● Instructions for the task
Please return the data word for word and leave out any picture it contains.

[Spatial reasoning data]

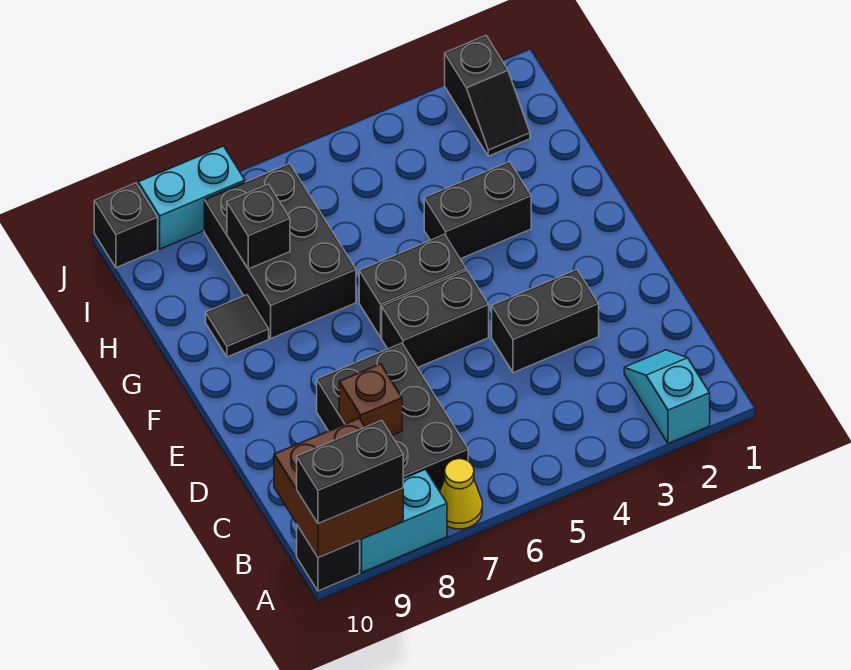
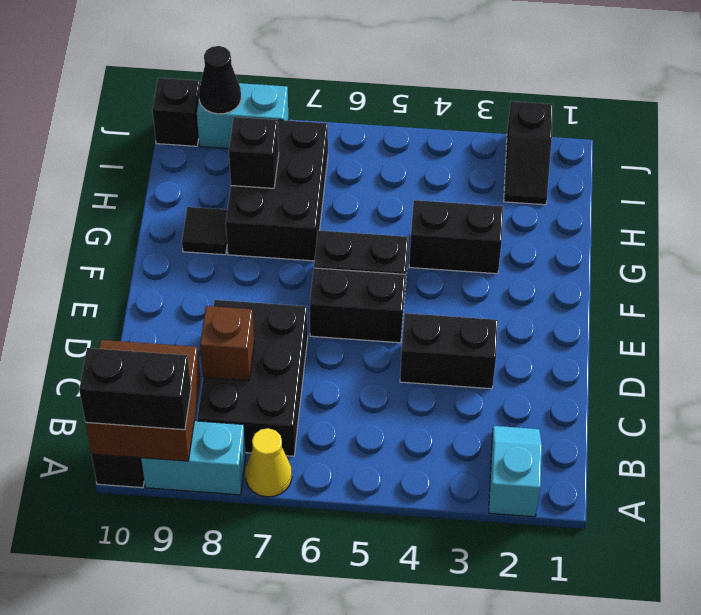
none -> black cone J9 level 2

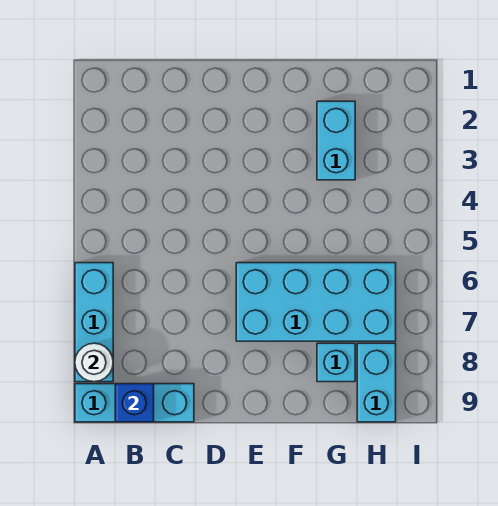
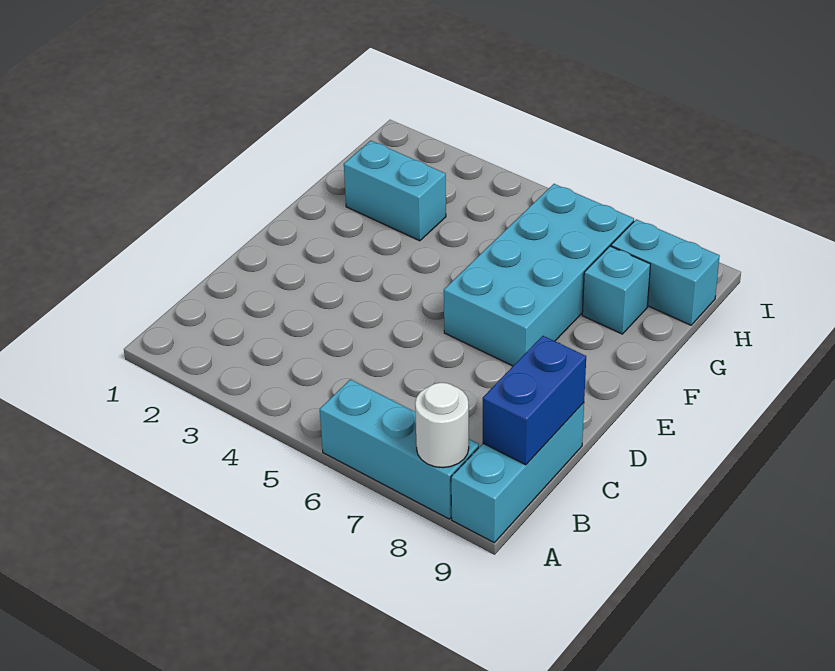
blue brick B9 level 2 -> blue brick B9:C9 level 2

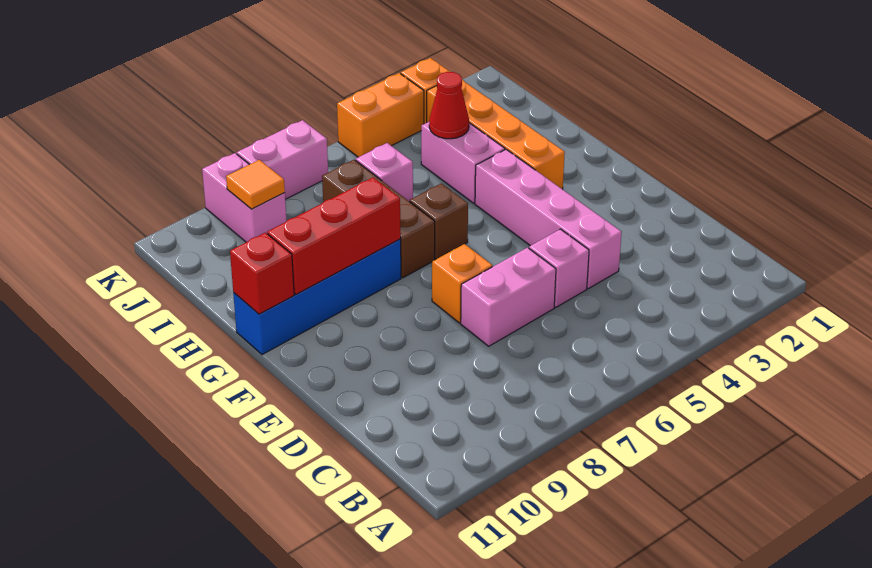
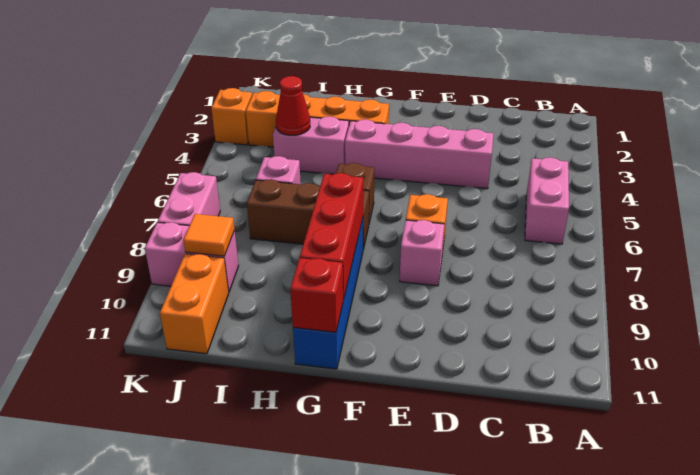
pink brick D5 level 1 -> pink brick E8 level 1
pink brick D6:D7 level 1 -> pink brick B5:B6 level 1
orange brick K4:K5 level 1 -> orange brick J10:J11 level 1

● Solved exercise
none -> black cone J9 level 2

blue brick B9 level 2 -> blue brick B9:C9 level 2

pink brick D5 level 1 -> pink brick E8 level 1
pink brick D6:D7 level 1 -> pink brick B5:B6 level 1
orange brick K4:K5 level 1 -> orange brick J10:J11 level 1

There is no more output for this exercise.